- Stored data -

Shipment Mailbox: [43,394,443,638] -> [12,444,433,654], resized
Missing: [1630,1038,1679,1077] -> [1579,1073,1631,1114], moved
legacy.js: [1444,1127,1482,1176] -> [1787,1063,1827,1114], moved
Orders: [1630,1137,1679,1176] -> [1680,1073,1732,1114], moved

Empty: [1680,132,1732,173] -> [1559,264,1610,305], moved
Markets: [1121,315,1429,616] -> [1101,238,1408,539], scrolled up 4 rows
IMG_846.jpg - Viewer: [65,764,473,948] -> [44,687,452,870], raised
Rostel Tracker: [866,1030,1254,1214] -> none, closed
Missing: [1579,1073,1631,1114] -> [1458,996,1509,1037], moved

==

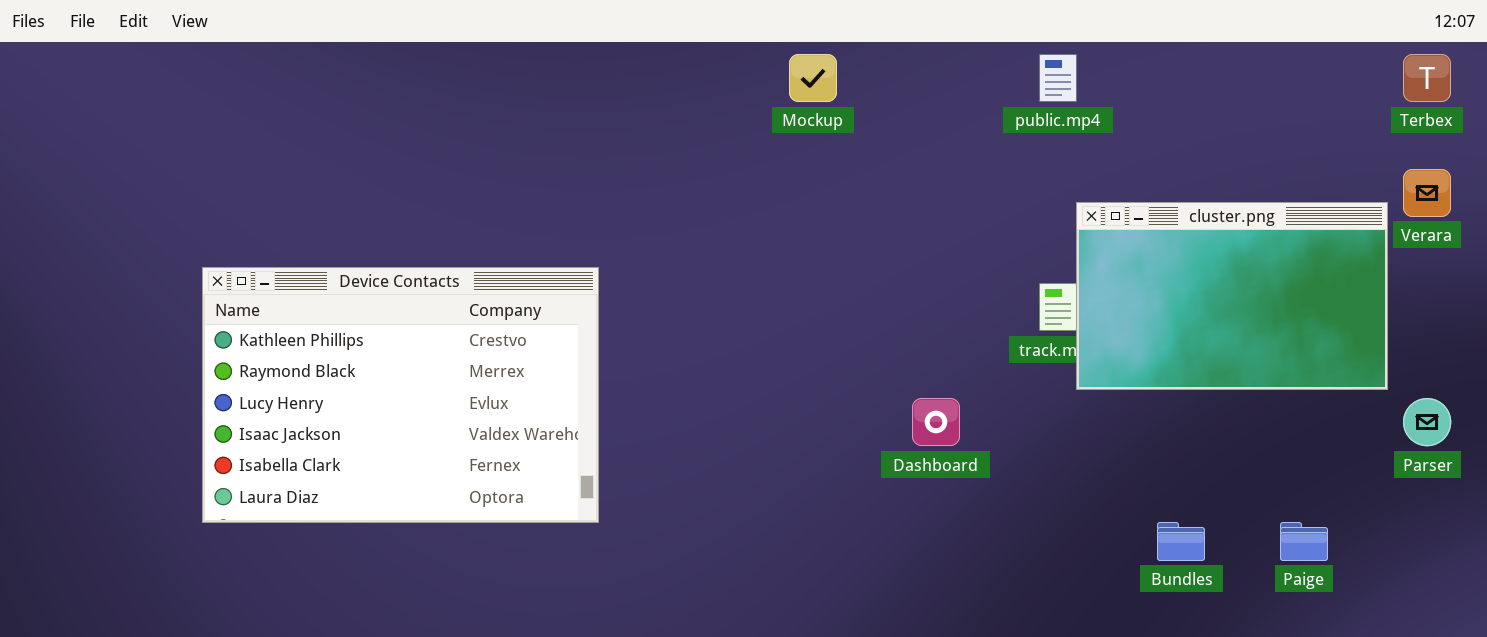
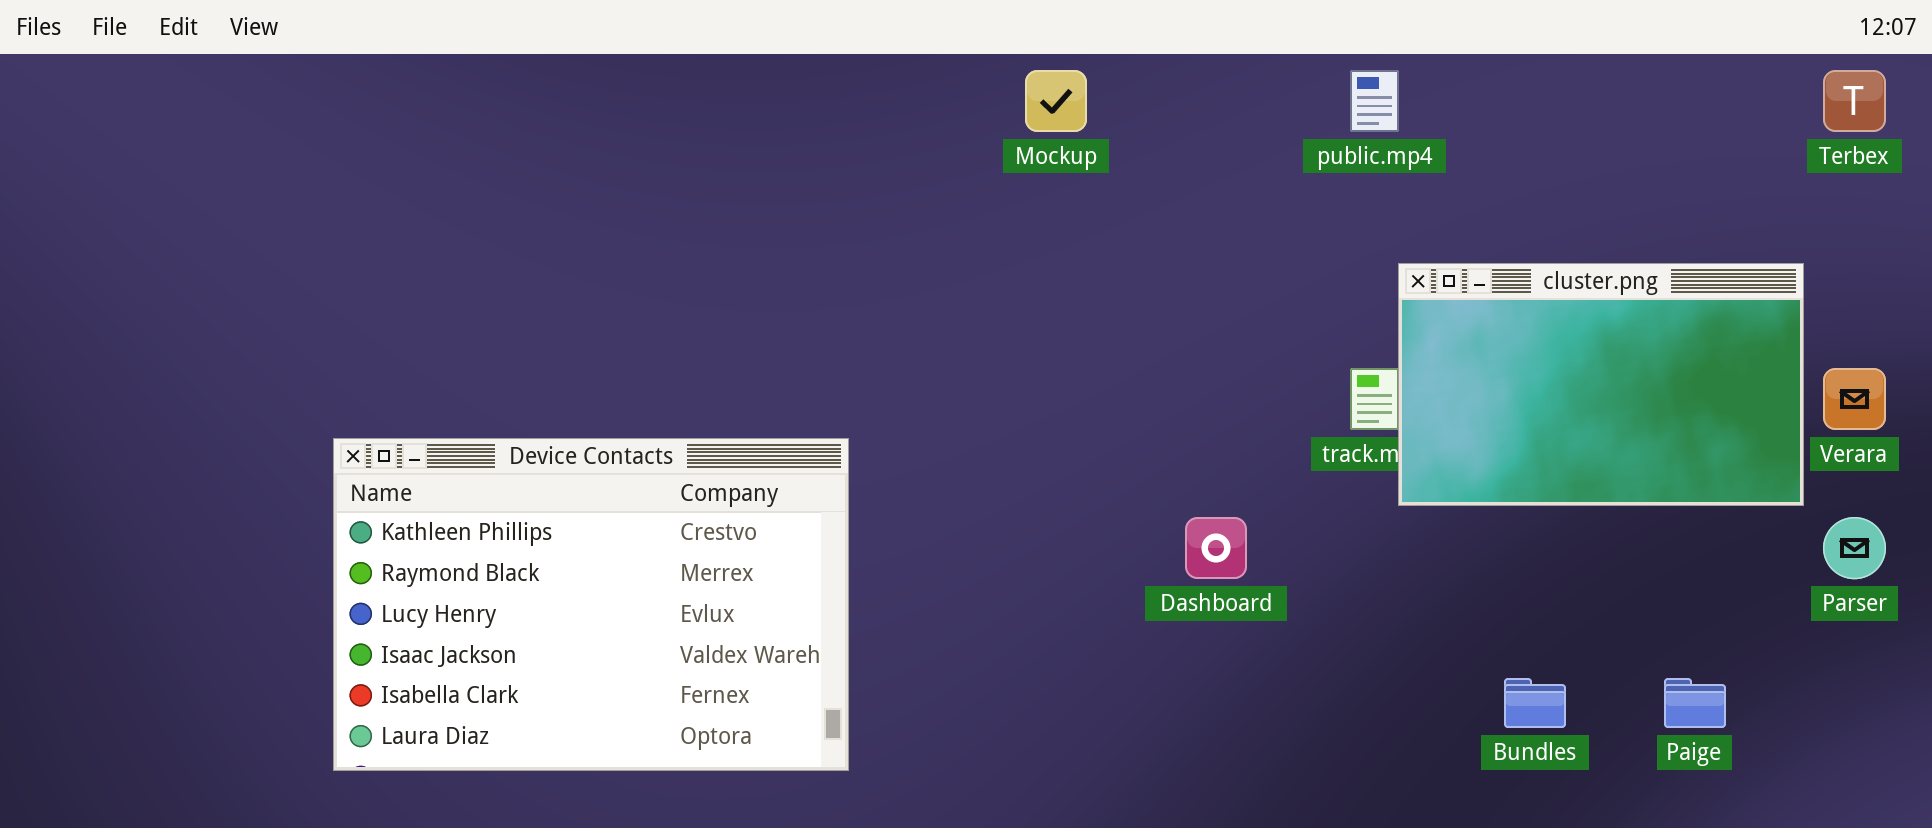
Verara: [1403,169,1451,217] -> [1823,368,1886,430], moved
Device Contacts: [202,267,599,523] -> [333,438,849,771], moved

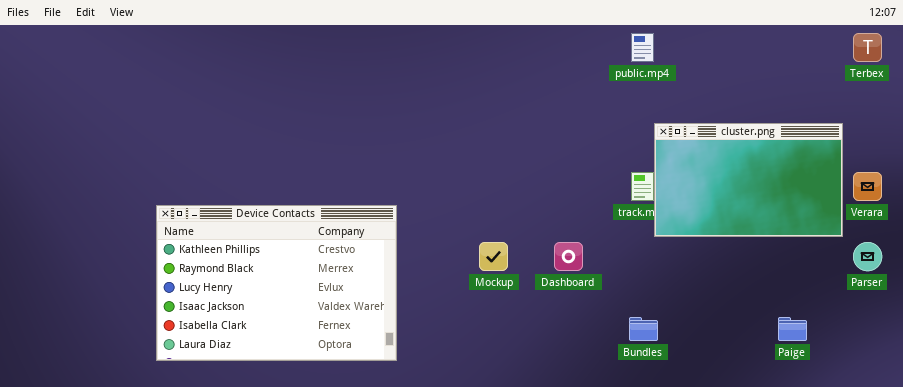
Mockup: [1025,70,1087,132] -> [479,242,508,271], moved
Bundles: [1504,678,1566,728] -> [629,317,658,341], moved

- Work to be completed -
Print the part of the listing above that opens with the line containing "Verara: [1403,169,1451,217] ->" and closes with the line containing "Bundles: [1504,678,1566,728] ->". Copy it exactly, both ends included, and omit the pictures.

- Answer for this exercise -
Verara: [1403,169,1451,217] -> [1823,368,1886,430], moved
Device Contacts: [202,267,599,523] -> [333,438,849,771], moved

Mockup: [1025,70,1087,132] -> [479,242,508,271], moved
Bundles: [1504,678,1566,728] -> [629,317,658,341], moved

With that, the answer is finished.